** Begin The records **

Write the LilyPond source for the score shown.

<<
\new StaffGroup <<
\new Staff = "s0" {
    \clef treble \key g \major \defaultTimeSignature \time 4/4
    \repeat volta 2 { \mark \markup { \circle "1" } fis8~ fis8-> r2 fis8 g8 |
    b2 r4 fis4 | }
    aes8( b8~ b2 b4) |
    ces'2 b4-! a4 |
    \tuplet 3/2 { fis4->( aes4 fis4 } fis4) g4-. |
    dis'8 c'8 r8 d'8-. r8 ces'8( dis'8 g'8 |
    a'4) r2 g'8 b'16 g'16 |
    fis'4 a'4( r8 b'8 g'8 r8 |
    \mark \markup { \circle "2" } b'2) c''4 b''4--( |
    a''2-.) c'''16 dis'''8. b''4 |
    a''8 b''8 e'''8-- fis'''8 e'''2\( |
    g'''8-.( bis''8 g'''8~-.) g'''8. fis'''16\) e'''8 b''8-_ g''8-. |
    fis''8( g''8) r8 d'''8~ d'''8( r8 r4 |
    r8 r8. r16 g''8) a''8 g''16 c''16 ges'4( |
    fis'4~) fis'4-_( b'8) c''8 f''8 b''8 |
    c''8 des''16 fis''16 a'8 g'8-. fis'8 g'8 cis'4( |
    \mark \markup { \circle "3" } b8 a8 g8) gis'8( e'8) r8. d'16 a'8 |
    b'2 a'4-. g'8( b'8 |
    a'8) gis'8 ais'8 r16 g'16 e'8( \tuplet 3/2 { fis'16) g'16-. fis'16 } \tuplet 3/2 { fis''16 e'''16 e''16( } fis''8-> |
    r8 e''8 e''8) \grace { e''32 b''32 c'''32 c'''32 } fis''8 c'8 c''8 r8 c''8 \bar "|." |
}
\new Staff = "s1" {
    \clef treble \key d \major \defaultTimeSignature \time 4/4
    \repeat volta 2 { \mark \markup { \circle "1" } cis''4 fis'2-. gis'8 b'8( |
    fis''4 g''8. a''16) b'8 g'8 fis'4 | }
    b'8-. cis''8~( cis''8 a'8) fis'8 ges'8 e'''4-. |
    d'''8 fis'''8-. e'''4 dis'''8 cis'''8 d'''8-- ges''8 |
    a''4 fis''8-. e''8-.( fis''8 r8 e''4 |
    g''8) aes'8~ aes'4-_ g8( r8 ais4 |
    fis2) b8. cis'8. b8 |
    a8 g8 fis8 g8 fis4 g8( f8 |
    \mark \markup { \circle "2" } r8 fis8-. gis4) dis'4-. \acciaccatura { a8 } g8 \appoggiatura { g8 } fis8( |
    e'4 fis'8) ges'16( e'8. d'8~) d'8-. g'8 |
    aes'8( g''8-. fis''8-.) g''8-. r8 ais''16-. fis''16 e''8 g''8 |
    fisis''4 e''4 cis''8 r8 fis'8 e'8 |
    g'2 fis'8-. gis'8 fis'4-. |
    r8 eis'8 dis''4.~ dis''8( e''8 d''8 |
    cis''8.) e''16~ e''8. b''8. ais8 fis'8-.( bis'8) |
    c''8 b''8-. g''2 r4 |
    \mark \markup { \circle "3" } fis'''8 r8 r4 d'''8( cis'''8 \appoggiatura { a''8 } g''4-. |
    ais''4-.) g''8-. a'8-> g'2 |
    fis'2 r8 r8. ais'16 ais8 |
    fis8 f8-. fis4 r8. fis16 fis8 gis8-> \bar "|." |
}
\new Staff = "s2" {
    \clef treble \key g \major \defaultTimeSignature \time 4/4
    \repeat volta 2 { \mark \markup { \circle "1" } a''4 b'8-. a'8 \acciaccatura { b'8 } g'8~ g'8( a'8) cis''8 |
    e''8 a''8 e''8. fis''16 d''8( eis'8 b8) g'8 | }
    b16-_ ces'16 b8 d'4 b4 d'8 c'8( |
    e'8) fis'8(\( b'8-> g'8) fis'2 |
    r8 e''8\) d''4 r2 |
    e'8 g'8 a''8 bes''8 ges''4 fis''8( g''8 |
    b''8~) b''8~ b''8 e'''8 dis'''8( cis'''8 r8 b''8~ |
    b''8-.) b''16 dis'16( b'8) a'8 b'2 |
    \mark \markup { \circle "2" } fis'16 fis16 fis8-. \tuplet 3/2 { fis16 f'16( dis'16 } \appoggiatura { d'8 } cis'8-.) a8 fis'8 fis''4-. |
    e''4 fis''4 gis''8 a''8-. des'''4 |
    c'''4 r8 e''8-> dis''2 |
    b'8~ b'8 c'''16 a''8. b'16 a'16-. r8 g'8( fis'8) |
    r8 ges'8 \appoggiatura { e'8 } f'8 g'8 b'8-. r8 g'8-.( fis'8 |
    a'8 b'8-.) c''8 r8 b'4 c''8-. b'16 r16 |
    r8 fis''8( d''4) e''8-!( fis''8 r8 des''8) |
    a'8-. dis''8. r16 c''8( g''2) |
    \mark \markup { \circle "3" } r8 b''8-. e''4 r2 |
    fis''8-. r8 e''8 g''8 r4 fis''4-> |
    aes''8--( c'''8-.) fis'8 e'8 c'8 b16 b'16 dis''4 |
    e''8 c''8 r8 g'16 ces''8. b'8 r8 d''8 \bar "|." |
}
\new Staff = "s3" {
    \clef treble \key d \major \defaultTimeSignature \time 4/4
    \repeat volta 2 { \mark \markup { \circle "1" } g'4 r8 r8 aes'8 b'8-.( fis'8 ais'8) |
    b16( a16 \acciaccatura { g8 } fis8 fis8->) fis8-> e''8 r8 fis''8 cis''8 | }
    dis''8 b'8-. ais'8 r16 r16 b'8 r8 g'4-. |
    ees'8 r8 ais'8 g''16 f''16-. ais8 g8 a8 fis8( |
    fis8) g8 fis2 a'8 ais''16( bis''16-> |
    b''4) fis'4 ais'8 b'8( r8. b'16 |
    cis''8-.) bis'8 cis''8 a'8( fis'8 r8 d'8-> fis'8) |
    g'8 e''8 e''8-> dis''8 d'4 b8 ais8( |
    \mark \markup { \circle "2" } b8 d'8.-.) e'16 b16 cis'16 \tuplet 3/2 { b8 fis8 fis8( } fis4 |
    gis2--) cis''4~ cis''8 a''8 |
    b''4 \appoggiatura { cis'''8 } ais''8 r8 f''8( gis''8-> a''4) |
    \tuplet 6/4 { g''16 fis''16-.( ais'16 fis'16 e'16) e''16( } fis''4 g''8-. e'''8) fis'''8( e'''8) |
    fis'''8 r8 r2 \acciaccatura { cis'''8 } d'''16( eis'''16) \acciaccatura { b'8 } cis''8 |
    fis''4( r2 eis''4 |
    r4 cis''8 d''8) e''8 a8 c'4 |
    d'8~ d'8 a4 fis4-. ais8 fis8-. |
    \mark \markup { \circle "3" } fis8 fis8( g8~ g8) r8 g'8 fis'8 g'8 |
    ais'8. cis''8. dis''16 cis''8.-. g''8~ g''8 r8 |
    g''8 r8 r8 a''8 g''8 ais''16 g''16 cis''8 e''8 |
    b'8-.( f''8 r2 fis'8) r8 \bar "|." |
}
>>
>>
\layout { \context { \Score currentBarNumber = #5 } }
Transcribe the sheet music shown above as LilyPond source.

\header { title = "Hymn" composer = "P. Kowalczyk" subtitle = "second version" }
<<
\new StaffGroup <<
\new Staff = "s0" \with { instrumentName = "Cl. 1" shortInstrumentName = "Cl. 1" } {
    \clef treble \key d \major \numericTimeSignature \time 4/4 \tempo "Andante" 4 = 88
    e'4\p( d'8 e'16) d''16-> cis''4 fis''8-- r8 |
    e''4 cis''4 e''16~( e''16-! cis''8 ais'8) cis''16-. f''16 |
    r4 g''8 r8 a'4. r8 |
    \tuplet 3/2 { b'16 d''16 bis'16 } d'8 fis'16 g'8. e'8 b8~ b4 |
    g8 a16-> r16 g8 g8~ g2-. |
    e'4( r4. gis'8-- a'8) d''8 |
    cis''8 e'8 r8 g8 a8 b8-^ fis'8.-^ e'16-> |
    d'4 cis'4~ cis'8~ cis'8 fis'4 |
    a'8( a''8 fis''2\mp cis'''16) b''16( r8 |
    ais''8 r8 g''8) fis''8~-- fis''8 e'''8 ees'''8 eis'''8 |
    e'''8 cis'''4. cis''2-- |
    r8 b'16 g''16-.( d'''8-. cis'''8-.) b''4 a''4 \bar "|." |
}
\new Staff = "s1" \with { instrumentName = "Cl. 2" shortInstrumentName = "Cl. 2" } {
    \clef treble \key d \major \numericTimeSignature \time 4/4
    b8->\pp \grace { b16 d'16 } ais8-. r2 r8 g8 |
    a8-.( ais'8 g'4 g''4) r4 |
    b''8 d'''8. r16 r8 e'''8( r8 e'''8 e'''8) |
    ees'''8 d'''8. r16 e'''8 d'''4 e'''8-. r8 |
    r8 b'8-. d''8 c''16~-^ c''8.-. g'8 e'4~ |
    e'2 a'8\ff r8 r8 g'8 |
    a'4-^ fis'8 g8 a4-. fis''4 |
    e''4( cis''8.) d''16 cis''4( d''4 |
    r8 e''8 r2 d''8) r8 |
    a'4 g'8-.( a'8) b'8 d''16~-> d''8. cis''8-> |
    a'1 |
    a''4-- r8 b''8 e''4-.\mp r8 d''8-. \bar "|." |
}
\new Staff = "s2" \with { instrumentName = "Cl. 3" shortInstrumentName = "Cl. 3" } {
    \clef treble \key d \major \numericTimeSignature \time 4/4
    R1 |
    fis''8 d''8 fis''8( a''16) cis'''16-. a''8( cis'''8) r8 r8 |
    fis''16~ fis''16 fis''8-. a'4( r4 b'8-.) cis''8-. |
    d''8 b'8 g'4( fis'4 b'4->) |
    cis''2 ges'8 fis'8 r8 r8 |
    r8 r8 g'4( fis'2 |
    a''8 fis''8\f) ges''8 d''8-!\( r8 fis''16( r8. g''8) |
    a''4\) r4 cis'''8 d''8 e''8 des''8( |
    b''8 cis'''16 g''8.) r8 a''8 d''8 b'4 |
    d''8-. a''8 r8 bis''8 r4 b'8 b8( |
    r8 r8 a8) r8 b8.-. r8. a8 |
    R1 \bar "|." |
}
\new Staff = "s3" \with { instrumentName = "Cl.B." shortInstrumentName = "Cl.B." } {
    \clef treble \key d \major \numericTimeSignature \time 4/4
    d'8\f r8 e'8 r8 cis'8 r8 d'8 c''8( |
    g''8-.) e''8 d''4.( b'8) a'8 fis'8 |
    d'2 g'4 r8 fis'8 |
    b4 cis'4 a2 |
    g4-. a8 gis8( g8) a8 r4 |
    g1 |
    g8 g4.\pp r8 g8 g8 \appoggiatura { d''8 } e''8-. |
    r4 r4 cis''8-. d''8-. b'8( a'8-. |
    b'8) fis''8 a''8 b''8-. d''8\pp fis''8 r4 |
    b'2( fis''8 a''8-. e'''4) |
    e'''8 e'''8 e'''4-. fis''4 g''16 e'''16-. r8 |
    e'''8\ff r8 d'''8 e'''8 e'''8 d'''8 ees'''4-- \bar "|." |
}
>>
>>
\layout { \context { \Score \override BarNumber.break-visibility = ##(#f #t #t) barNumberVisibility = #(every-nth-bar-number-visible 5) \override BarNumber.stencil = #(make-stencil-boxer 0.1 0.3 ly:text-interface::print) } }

** End The records **

List each line from the items above that contains the string "shown".

Write the LilyPond source for the score shown.
Transcribe the sheet music shown above as LilyPond source.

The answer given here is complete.